Records provided:
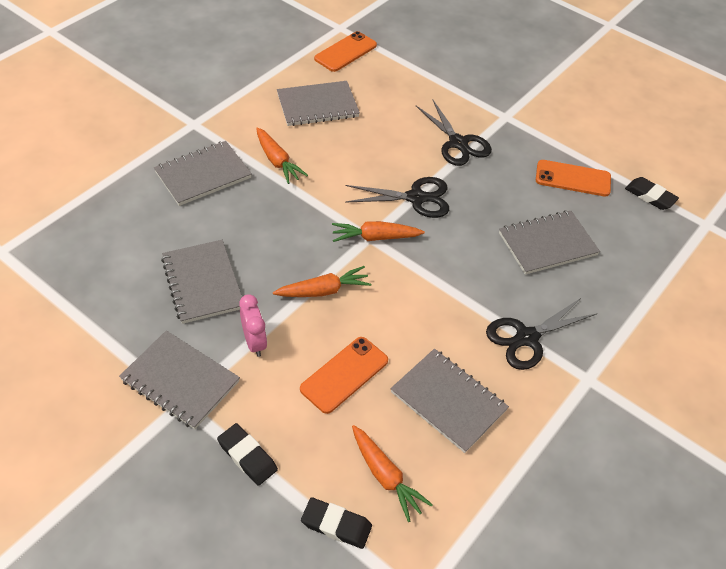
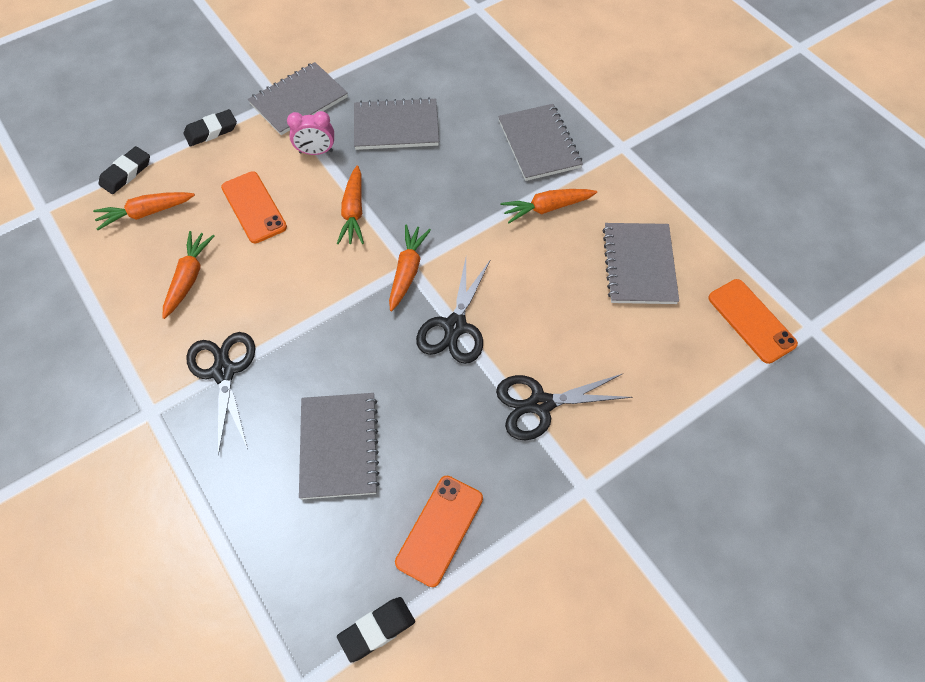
camera: 110 degrees right, 10 degrees up
grey notebook [390,349,509,453] -> orange carrot [162,231,215,319]

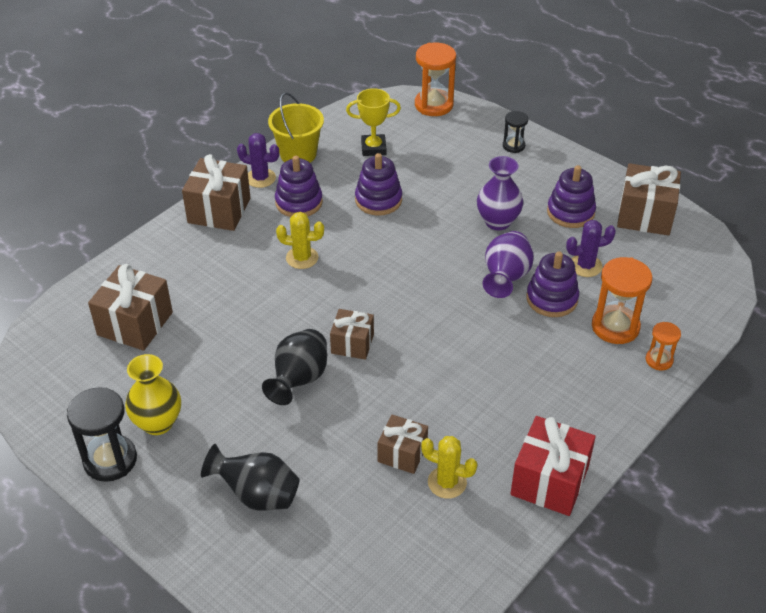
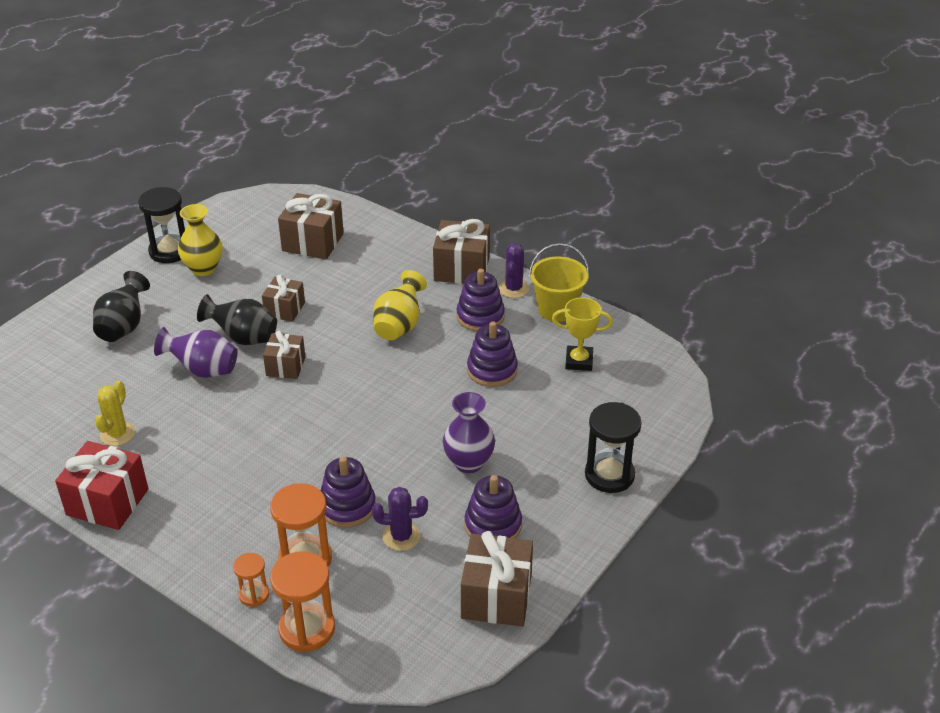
camera: 85 degrees right, 5 degrees down
yellow cactus [276,212,324,269] -> yellow vase [373,270,427,340]
yellow trophy [346,88,401,156] -> yellow trophy turned 75 degrees counterclockwise [552,297,613,371]
brown gift [377,415,428,474] -> brown gift moved to [262,274,305,322]
orange hourglass [415,42,456,116] -> orange hourglass moved to [270,551,335,652]
purple vase [483,231,534,298] -> purple vase moved to [154,327,238,378]
black hourglass [503,111,528,153] -> black hourglass [585,402,642,493], size x1.80
purple cactus [566,220,616,277] -> purple cactus turned 75 degrees counterclockwise [372,487,428,551]

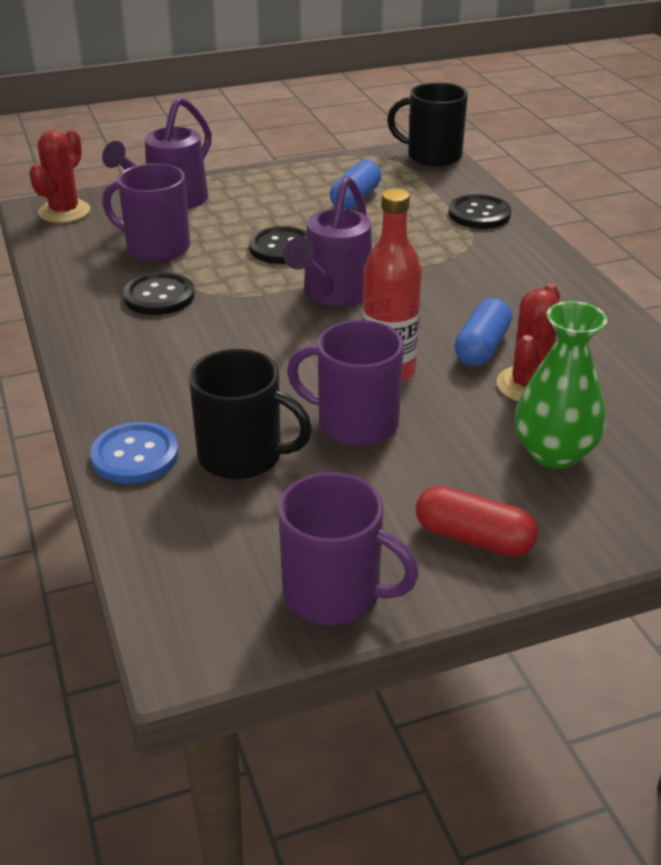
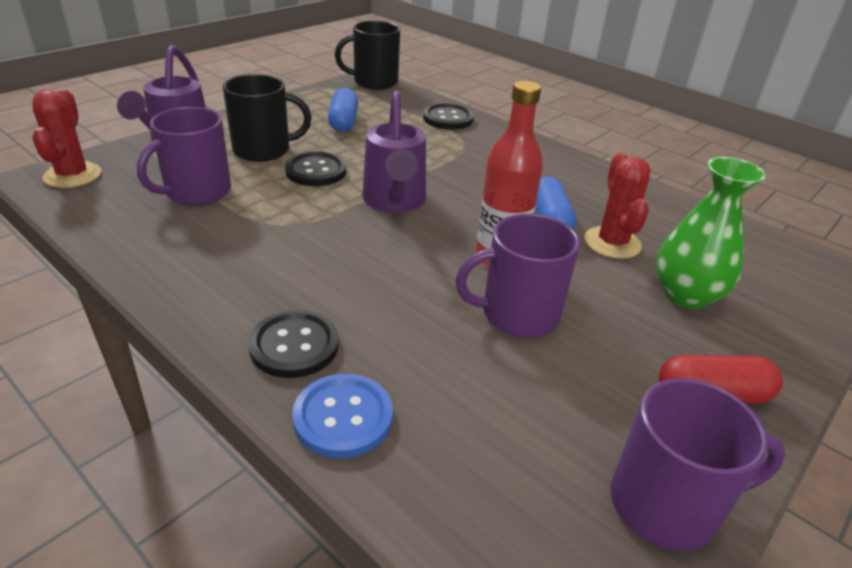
camera: 30 degrees left, 0 degrees up
purple mug [102,163,190,261] -> purple mug turned 45 degrees counterclockwise [137,107,231,205]
black button [123,272,195,315] -> black button moved to [248,310,339,378]
black mug [189,349,312,479] -> black mug moved to [223,74,311,162]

Problem description: Give back exactly the run of lines that opens the material above and ends at the line with "orange hourglass [415,42,456,116]". Omit the pictures.

Solution for this task:
camera: 110 degrees right, 10 degrees up
grey notebook [390,349,509,453] -> orange carrot [162,231,215,319]

camera: 85 degrees right, 5 degrees down
yellow cactus [276,212,324,269] -> yellow vase [373,270,427,340]
yellow trophy [346,88,401,156] -> yellow trophy turned 75 degrees counterclockwise [552,297,613,371]
brown gift [377,415,428,474] -> brown gift moved to [262,274,305,322]
orange hourglass [415,42,456,116] -> orange hourglass moved to [270,551,335,652]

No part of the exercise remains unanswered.